- Opening Delimiter -
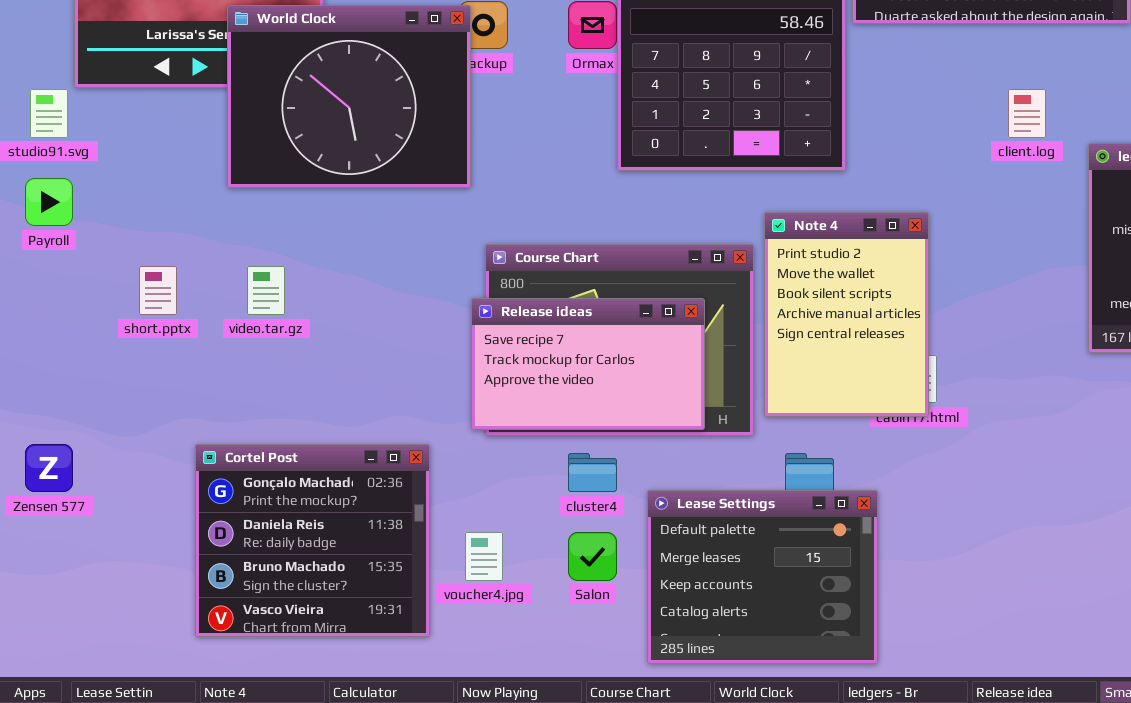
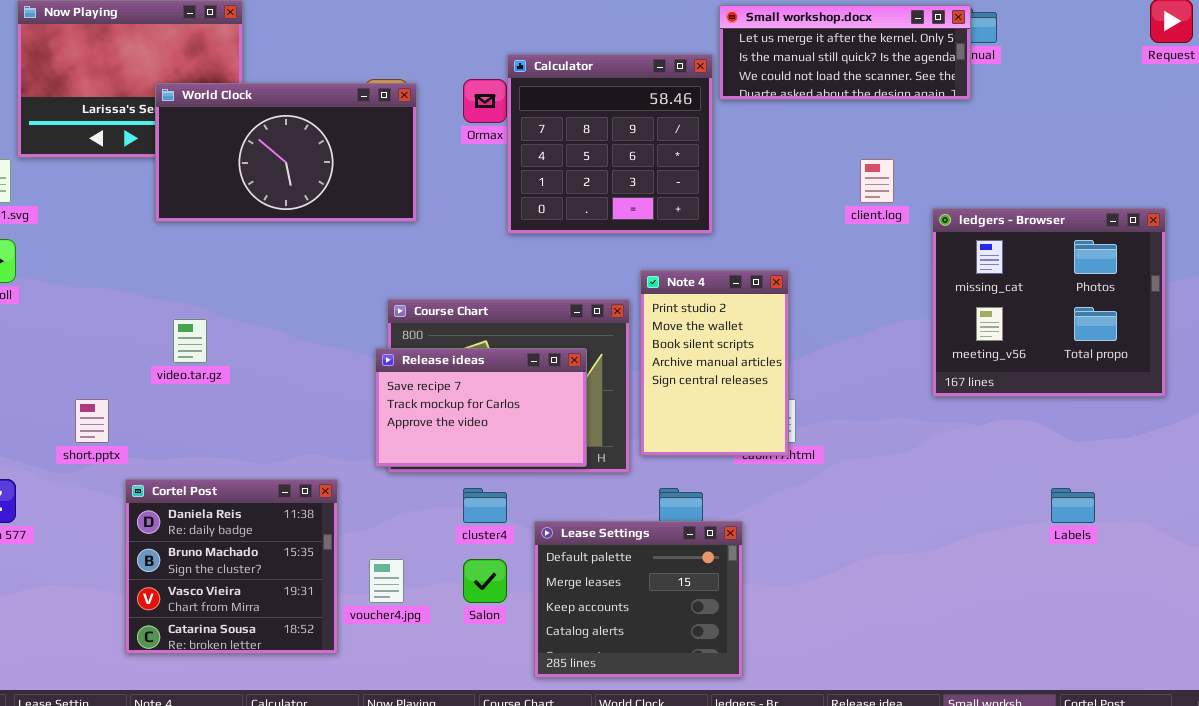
World Clock: [227,5,471,188] -> [155,83,417,222], resized
short.pptx: [139,266,177,315] -> [75,399,109,443], moved
Cortel Post: [195,444,430,637] -> [125,479,338,654], scrolled down 1 row

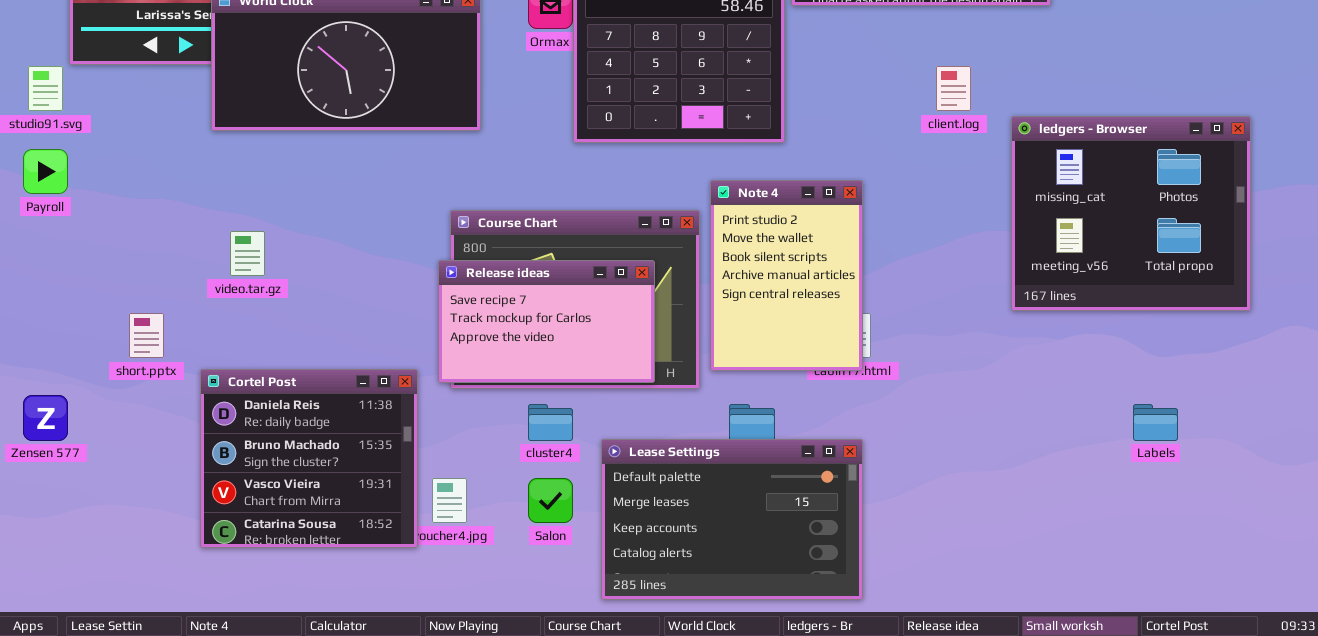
Cortel Post: [125,479,338,654] -> [200,369,418,548], moved
Lease Settings: [534,521,743,678] -> [601,439,863,600], resized

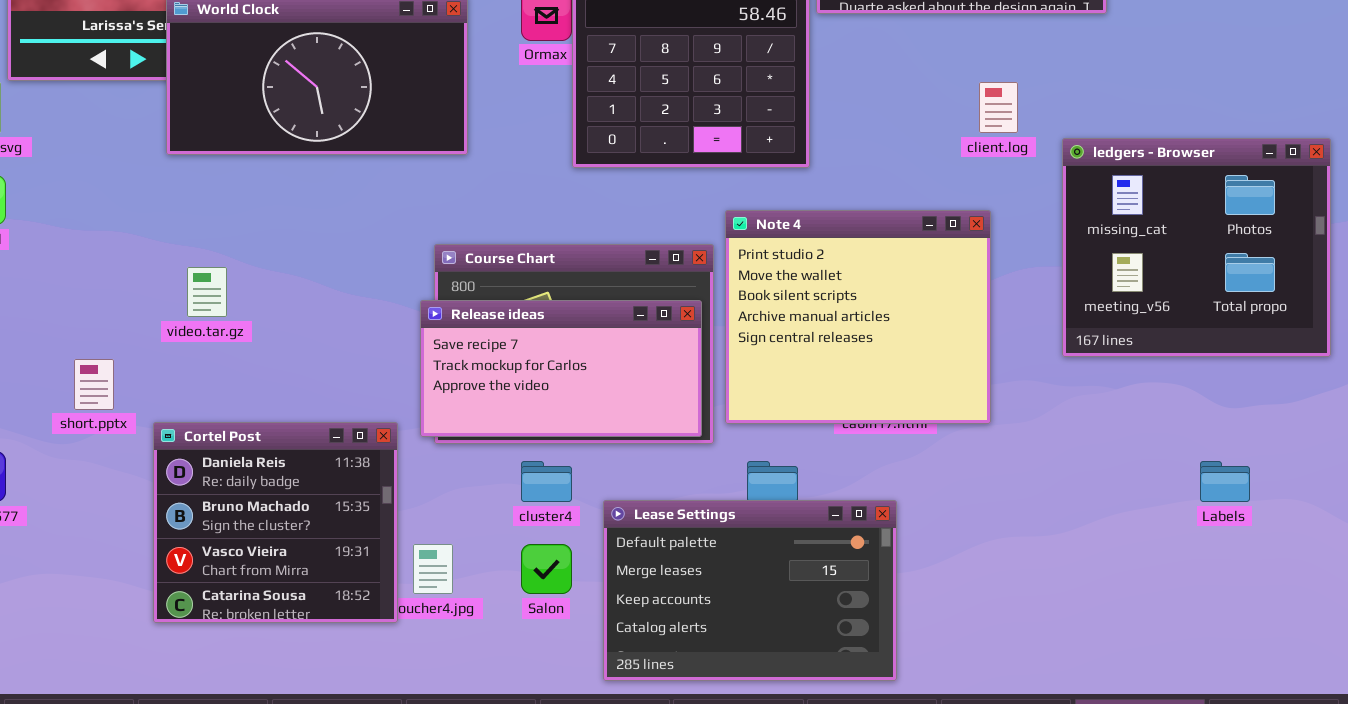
Note 4: [710,180,863,371] -> [725,210,991,424], resized
Release ideas: [438,260,655,383] -> [420,300,702,437], resized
- Closing Delimiter -
## Your objective
Please give the material above again in full, with no pictures in your version.

## Expected output
World Clock: [227,5,471,188] -> [155,83,417,222], resized
short.pptx: [139,266,177,315] -> [75,399,109,443], moved
Cortel Post: [195,444,430,637] -> [125,479,338,654], scrolled down 1 row

Cortel Post: [125,479,338,654] -> [200,369,418,548], moved
Lease Settings: [534,521,743,678] -> [601,439,863,600], resized

Note 4: [710,180,863,371] -> [725,210,991,424], resized
Release ideas: [438,260,655,383] -> [420,300,702,437], resized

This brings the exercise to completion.